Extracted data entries
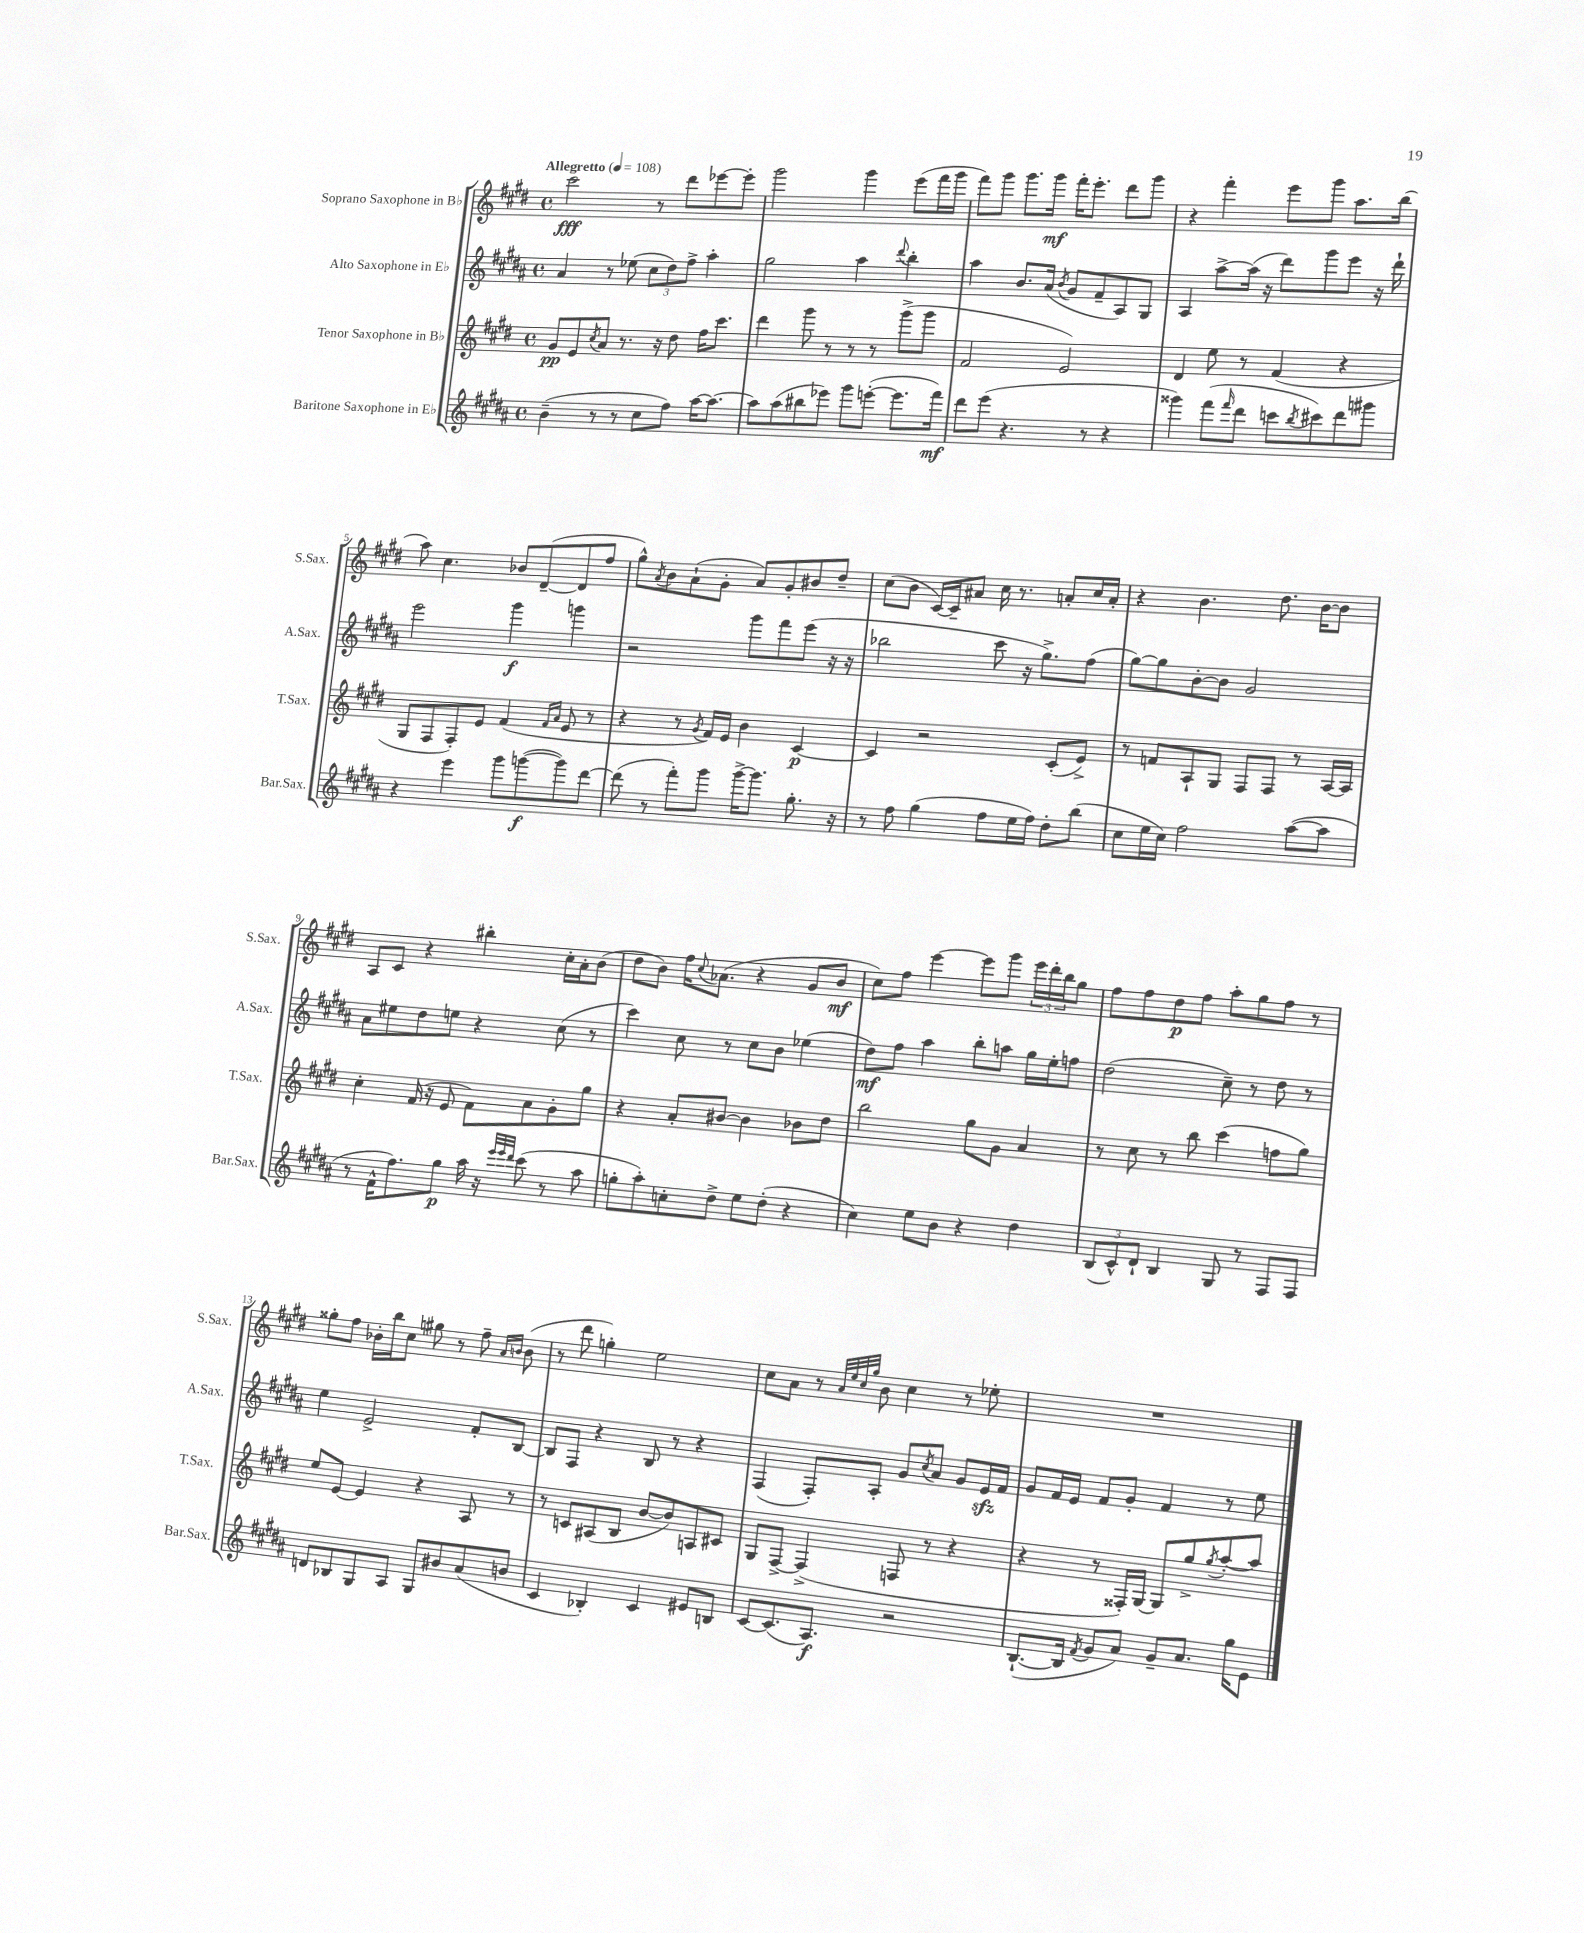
<<
\new StaffGroup <<
\new Staff = "s0" \with { instrumentName = "Soprano Saxophone in Bb" shortInstrumentName = "S.Sax." } {
    \clef treble \key e \major \defaultTimeSignature \time 4/4 \tempo "Allegretto" 4 = 108
    cis'''2\fff r8 dis'''8 ees'''8~ ees'''8-. |
    gis'''2 gis'''4 e'''8( fis'''16 gis'''16 |
    fis'''8) gis'''8 gis'''8. gis'''16\mf fis'''16-. e'''8.-. dis'''8 gis'''8 |
    r4 fis'''4-. e'''8 gis'''8 a''8. b''16( |
    a''8) cis''4. bes'8 dis'8~--( dis'8 fis''8 |
    gis''8-^) \acciaccatura { a'8 } b'8 a'8-!( gis'8-. a'8) gis'8-. bis'8 dis''8-- |
    cis''8( b'8 cis'16~) cis'16-- ais'8 cis''16 r8. a'8-. cis''16 a'16-. |
    r4 b'4. dis''8. b'16~ b'8 |
    a8 cis'8 r4 bis''4-. cis''16-. a'16-. b'8( |
    dis''8 b'8) fis''16 \appoggiatura { cis''8 } aes'8.( r4 gis'8 b'8\mf |
    cis''8) fis''8 e'''4~ e'''8 gis'''8 \tuplet 3/2 { e'''16 dis'''16-. b''16 } gis''8 |
    fis''8 fis''8 dis''8\p fis''8 a''8-. gis''8 fis''8 r8 |
    gisis''8-. fis''8 bes'16-. b''16 cis''8 gis''8 r8 fis''8-- \grace { a'16 b'16 } b'8( |
    r8 dis'''8 g''4-.) e''2 |
    cis''8 a'8 r8 \grace { a'32 e''32 cis''32 gis''32 } b'8 cis''4 r8 ees''8-. |
    R1 \bar "|." |
}
\new Staff = "s1" \with { instrumentName = "Alto Saxophone in Eb" shortInstrumentName = "A.Sax." } {
    \clef treble \key b \major \defaultTimeSignature \time 4/4
    ais'4 r8 ees''8( \tuplet 3/2 { cis''8 dis''8) fis''8-> } ais''4-. |
    gis''2 ais''4 \appoggiatura { dis'''8 } b''4-. |
    ais''4 b'8. ais'16( \acciaccatura { b'8 } gis'8 fis'8-- ais8) gis8 |
    ais4 ais''8~-> ais''16( r16 dis'''8) gis'''8 e'''8 r16 dis'''16-! |
    e'''2 gis'''4\f g'''4 |
    r2 gis'''8 fis'''8 e'''8( r16 r16 |
    bes''2 cis'''8 r16 gis''8.->) fis''8( |
    gis''8~) gis''8 b'8~-. b'8 gis'2 |
    ais'8 eis''8 dis''8 e''8 r4 cis''8( r8 |
    cis'''4) cis''8 r8 cis''8 b'8 ees''4( |
    dis''8\mf) fis''8 ais''4 b''8-. a''8 gis''16 e''16-. f''8 |
    dis''2( cis''8--) r8 dis''8 r8 |
    e''4 e'2-> fis'8-. b8~ |
    b8 fis8 r4 b8 r8 r4 |
    fis4( fis8-.) ais8-. gis'8 \acciaccatura { cis''8 } ais'8 gis'8 e'16\sfz fis'16 |
    gis'8 fis'16 e'16 fis'8 gis'8-. fis'4 r8 e''8 \bar "|." |
}
\new Staff = "s2" \with { instrumentName = "Tenor Saxophone in Bb" shortInstrumentName = "T.Sax." } {
    \clef treble \key e \major \defaultTimeSignature \time 4/4
    gis'8\pp e'8 \acciaccatura { cis''8 } a'8 r8. r16 dis''8 fis''16 cis'''8. |
    dis'''4 gis'''8 r8 r8 r8 gis'''8->( gis'''8 |
    fis'2 e'2) |
    dis'4 e''8 r8 fis'4( r4 |
    gis8 fis8 fis8-.) e'8 fis'4( \grace { fis'16 a'16 } e'8 r8 |
    r4 r8 \acciaccatura { gis'8 } fis'16) e'16 b'4 cis'4~\p |
    cis'4 r2 cis'8-.( e'8->) |
    r8 f'8 a8-! gis8 fis8 fis8 r8 a16~ a16 |
    cis''4-. fis'16( r16 e'8 fis'8) a'8 gis'8-. gis''8 |
    r4 a'8-. bis'8~ bis'4 bes'8 dis''8 |
    b''2 gis''8 gis'8 a'4 |
    r8 cis''8 r8 b''8 cis'''4( f''8 gis''8) |
    e''8 e'8~ e'4 r4 a8 r8 |
    r8 c'8 ais8( b8 b'8~ b'8) a8 cis'8 |
    gis8 fis8~-> fis4->( f8 r8 r4 |
    r4 r8 fisis16-.) gis16~ gis8 gis''8-> \acciaccatura { gis''8 } a''8~-. a''8 \bar "|." |
}
\new Staff = "s3" \with { instrumentName = "Baritone Saxophone in Eb" shortInstrumentName = "Bar.Sax." } {
    \clef treble \key b \major \defaultTimeSignature \time 4/4
    b'4--( r8 r8 cis''8 fis''8) ais''16~ ais''8.~ |
    ais''8 ais''8( bis''8 ees'''8) gis'''8 e'''8~-.( e'''8. fis'''16\mf) |
    dis'''8 e'''8( r4. r8 r4 |
    gisis'''4) fis'''8( \grace { fis'''16 } dis'''8 c'''8 \acciaccatura { b''8 } cis'''8) dis'''8 gis'''8 |
    r4 e'''4 gis'''8 g'''8~\f( g'''8) dis'''8~ |
    dis'''8( r8 fis'''8-.) gis'''8 gis'''16~-> gis'''8. gis''8.-. r16 |
    r8 fis''8 gis''4( fis''8 e''16 fis''16) dis''8-. b''8( |
    cis''8 e''16 cis''16) fis''2 ais''8~( ais''8 |
    r8 fis'16-^ fis''8.) gis''8\p ais''16 r16 \grace { e'''32 e'''32 dis'''32 } cis'''8( r8 ais''8 |
    g''8-. ais''8-.) c''8-. dis''8-> e''8 dis''8-.( r4 |
    cis''4) e''8 b'8 r4 dis''4 |
    \tuplet 3/2 { b8( cis'8-^) dis'8-! } b4 gis8 r8 fis8 fis8 |
    d'8 bes8 gis8 ais8 gis8 bis'8 ais'8( b'8 |
    cis'4 bes4-.) cis'4 eis'8 b8 |
    cis'8~ cis'8.( ais8.\f) r2 |
    b8.~-!( b16 \acciaccatura { fis'8 } gis'8 ais'8) gis'8-- ais'8. gis''16 e'8 \bar "|." |
}
>>
>>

# Work to be completed
Rewrite every line of the material above as a numbered list, omitting blank lines. Do not include the pictures in the answer.

# Written reply
1. <<
2. \new StaffGroup <<
3. \new Staff = "s0" \with { instrumentName = "Soprano Saxophone in Bb" shortInstrumentName = "S.Sax." } {
4.     \clef treble \key e \major \defaultTimeSignature \time 4/4 \tempo "Allegretto" 4 = 108
5.     cis'''2\fff r8 dis'''8 ees'''8~ ees'''8-. |
6.     gis'''2 gis'''4 e'''8( fis'''16 gis'''16 |
7.     fis'''8) gis'''8 gis'''8. gis'''16\mf fis'''16-. e'''8.-. dis'''8 gis'''8 |
8.     r4 fis'''4-. e'''8 gis'''8 a''8. b''16( |
9.     a''8) cis''4. bes'8 dis'8~--( dis'8 fis''8 |
10.     gis''8-^) \acciaccatura { a'8 } b'8 a'8-!( gis'8-. a'8) gis'8-. bis'8 dis''8-- |
11.     cis''8( b'8 cis'16~) cis'16-- ais'8 cis''16 r8. a'8-. cis''16 a'16-. |
12.     r4 b'4. dis''8. b'16~ b'8 |
13.     a8 cis'8 r4 bis''4-. cis''16-. a'16-. b'8( |
14.     dis''8 b'8) fis''16 \appoggiatura { cis''8 } aes'8.( r4 gis'8 b'8\mf |
15.     cis''8) fis''8 e'''4~ e'''8 gis'''8 \tuplet 3/2 { e'''16 dis'''16-. b''16 } gis''8 |
16.     fis''8 fis''8 dis''8\p fis''8 a''8-. gis''8 fis''8 r8 |
17.     gisis''8-. fis''8 bes'16-. b''16 cis''8 gis''8 r8 fis''8-- \grace { a'16 b'16 } b'8( |
18.     r8 dis'''8 g''4-.) e''2 |
19.     cis''8 a'8 r8 \grace { a'32 e''32 cis''32 gis''32 } b'8 cis''4 r8 ees''8-. |
20.     R1 \bar "|." |
21. }
22. \new Staff = "s1" \with { instrumentName = "Alto Saxophone in Eb" shortInstrumentName = "A.Sax." } {
23.     \clef treble \key b \major \defaultTimeSignature \time 4/4
24.     ais'4 r8 ees''8( \tuplet 3/2 { cis''8 dis''8) fis''8-> } ais''4-. |
25.     gis''2 ais''4 \appoggiatura { dis'''8 } b''4-. |
26.     ais''4 b'8. ais'16( \acciaccatura { b'8 } gis'8 fis'8-- ais8) gis8 |
27.     ais4 ais''8~-> ais''16( r16 dis'''8) gis'''8 e'''8 r16 dis'''16-! |
28.     e'''2 gis'''4\f g'''4 |
29.     r2 gis'''8 fis'''8 e'''8( r16 r16 |
30.     bes''2 cis'''8 r16 gis''8.->) fis''8( |
31.     gis''8~) gis''8 b'8~-. b'8 gis'2 |
32.     ais'8 eis''8 dis''8 e''8 r4 cis''8( r8 |
33.     cis'''4) cis''8 r8 cis''8 b'8 ees''4( |
34.     dis''8\mf) fis''8 ais''4 b''8-. a''8 gis''16 e''16-. f''8 |
35.     dis''2( cis''8--) r8 dis''8 r8 |
36.     e''4 e'2-> fis'8-. b8~ |
37.     b8 fis8 r4 b8 r8 r4 |
38.     fis4( fis8-.) ais8-. gis'8 \acciaccatura { cis''8 } ais'8 gis'8 e'16\sfz fis'16 |
39.     gis'8 fis'16 e'16 fis'8 gis'8-. fis'4 r8 e''8 \bar "|." |
40. }
41. \new Staff = "s2" \with { instrumentName = "Tenor Saxophone in Bb" shortInstrumentName = "T.Sax." } {
42.     \clef treble \key e \major \defaultTimeSignature \time 4/4
43.     gis'8\pp e'8 \acciaccatura { cis''8 } a'8 r8. r16 dis''8 fis''16 cis'''8. |
44.     dis'''4 gis'''8 r8 r8 r8 gis'''8->( gis'''8 |
45.     fis'2 e'2) |
46.     dis'4 e''8 r8 fis'4( r4 |
47.     gis8 fis8 fis8-.) e'8 fis'4( \grace { fis'16 a'16 } e'8 r8 |
48.     r4 r8 \acciaccatura { gis'8 } fis'16) e'16 b'4 cis'4~\p |
49.     cis'4 r2 cis'8-.( e'8->) |
50.     r8 f'8 a8-! gis8 fis8 fis8 r8 a16~ a16 |
51.     cis''4-. fis'16( r16 e'8 fis'8) a'8 gis'8-. gis''8 |
52.     r4 a'8-. bis'8~ bis'4 bes'8 dis''8 |
53.     b''2 gis''8 gis'8 a'4 |
54.     r8 cis''8 r8 b''8 cis'''4( f''8 gis''8) |
55.     e''8 e'8~ e'4 r4 a8 r8 |
56.     r8 c'8 ais8( b8 b'8~ b'8) a8 cis'8 |
57.     gis8 fis8~-> fis4->( f8 r8 r4 |
58.     r4 r8 fisis16-.) gis16~ gis8 gis''8-> \acciaccatura { gis''8 } a''8~-. a''8 \bar "|." |
59. }
60. \new Staff = "s3" \with { instrumentName = "Baritone Saxophone in Eb" shortInstrumentName = "Bar.Sax." } {
61.     \clef treble \key b \major \defaultTimeSignature \time 4/4
62.     b'4--( r8 r8 cis''8 fis''8) ais''16~ ais''8.~ |
63.     ais''8 ais''8( bis''8 ees'''8) gis'''8 e'''8~-.( e'''8. fis'''16\mf) |
64.     dis'''8 e'''8( r4. r8 r4 |
65.     gisis'''4) fis'''8( \grace { fis'''16 } dis'''8 c'''8 \acciaccatura { b''8 } cis'''8) dis'''8 gis'''8 |
66.     r4 e'''4 gis'''8 g'''8~\f( g'''8) dis'''8~ |
67.     dis'''8( r8 fis'''8-.) gis'''8 gis'''16~-> gis'''8. gis''8.-. r16 |
68.     r8 fis''8 gis''4( fis''8 e''16 fis''16) dis''8-. b''8( |
69.     cis''8 e''16 cis''16) fis''2 ais''8~( ais''8 |
70.     r8 fis'16-^ fis''8.) gis''8\p ais''16 r16 \grace { e'''32 e'''32 dis'''32 } cis'''8( r8 ais''8 |
71.     g''8-. ais''8-.) c''8-. dis''8-> e''8 dis''8-.( r4 |
72.     cis''4) e''8 b'8 r4 dis''4 |
73.     \tuplet 3/2 { b8( cis'8-^) dis'8-! } b4 gis8 r8 fis8 fis8 |
74.     d'8 bes8 gis8 ais8 gis8 bis'8 ais'8( b'8 |
75.     cis'4 bes4-.) cis'4 eis'8 b8 |
76.     cis'8~ cis'8.( ais8.\f) r2 |
77.     b8.~-!( b16 \acciaccatura { fis'8 } gis'8 ais'8) gis'8-- ais'8. gis''16 e'8 \bar "|." |
78. }
79. >>
80. >>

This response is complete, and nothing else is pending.